*WHAT THIS TASK INVOLVES*: If a line in the entries below includes "white", show that line.

*PROVIDED INFORMATION*:
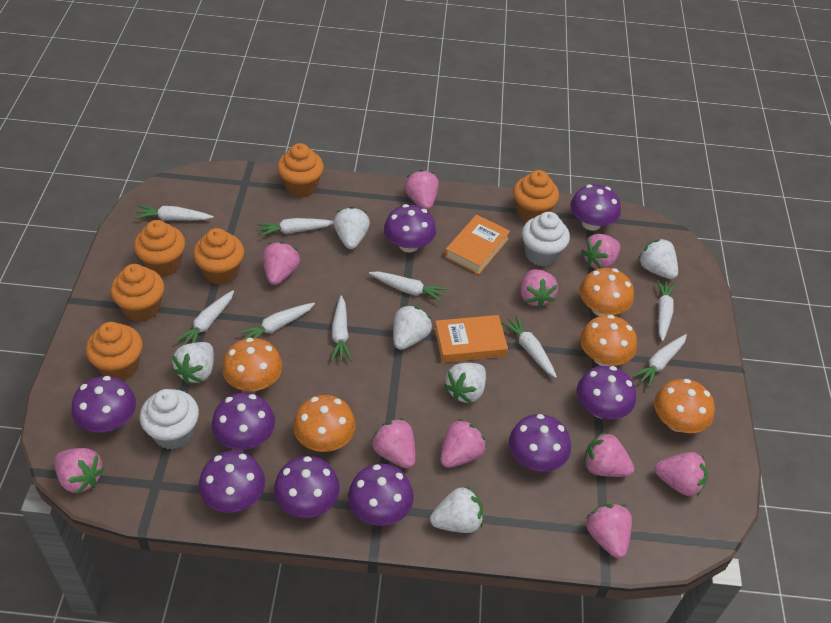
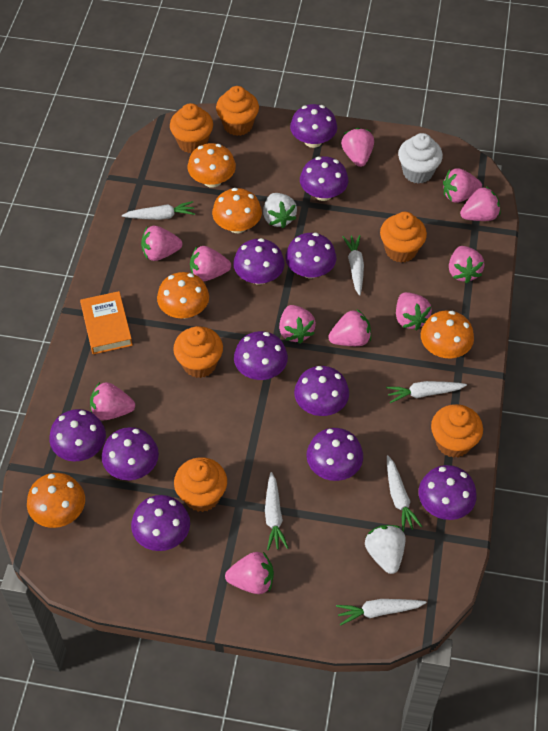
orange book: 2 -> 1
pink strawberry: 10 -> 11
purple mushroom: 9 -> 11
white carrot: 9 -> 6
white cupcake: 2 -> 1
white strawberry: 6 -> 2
--
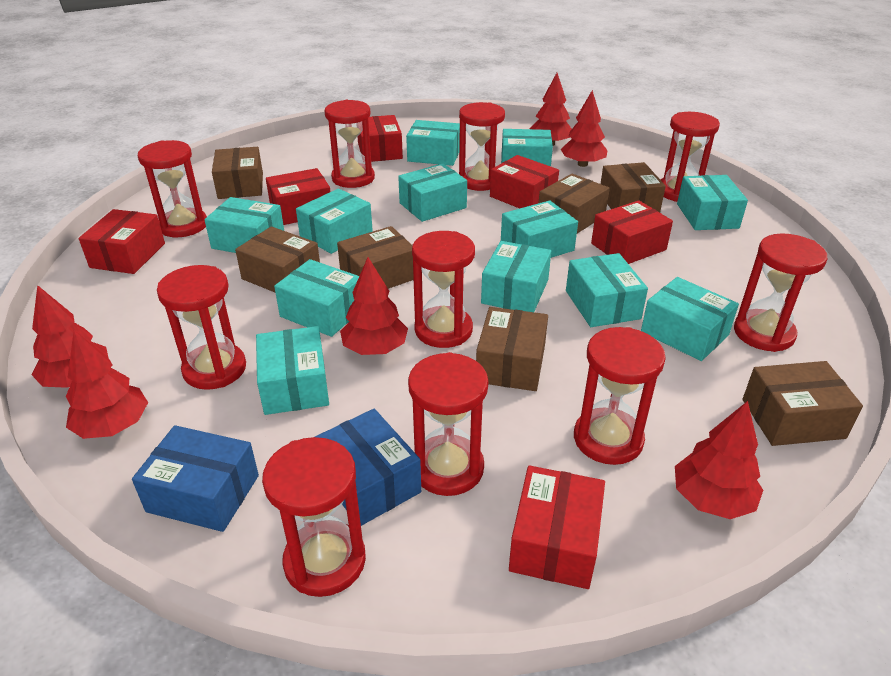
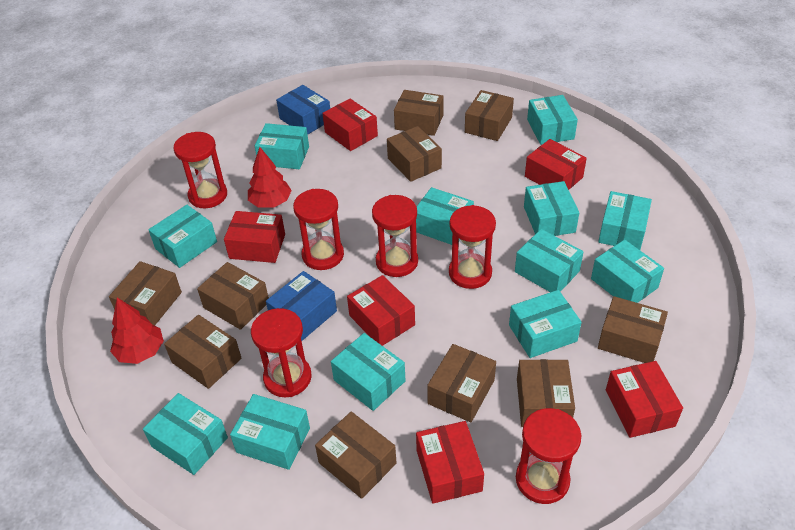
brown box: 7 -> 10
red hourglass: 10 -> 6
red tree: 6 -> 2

*RESULT FOR THIS TASK*:
white carrot: 9 -> 6
white cupcake: 2 -> 1
white strawberry: 6 -> 2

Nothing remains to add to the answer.